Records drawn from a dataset
____________________

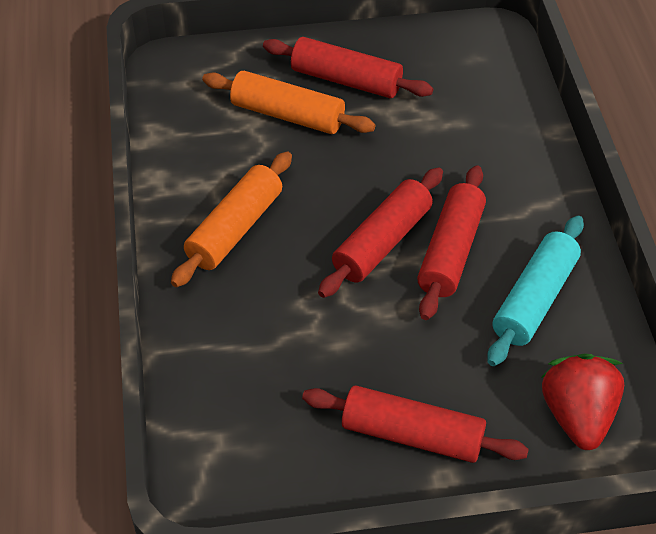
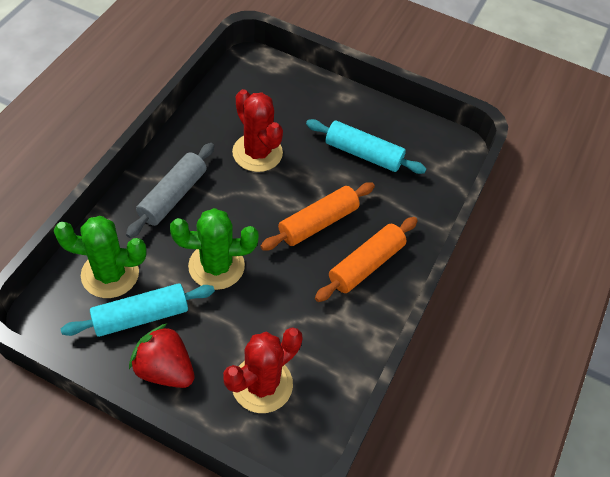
green cactus: 0 -> 2
grey rolling pin: 0 -> 1
red cactus: 0 -> 2
red rolling pin: 4 -> 0
turquoise rolling pin: 1 -> 2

____________________

# [What you should do]
Pictures do not belong in the copy. Output all of the records exactly.

# [Answer space]
green cactus: 0 -> 2
grey rolling pin: 0 -> 1
red cactus: 0 -> 2
red rolling pin: 4 -> 0
turquoise rolling pin: 1 -> 2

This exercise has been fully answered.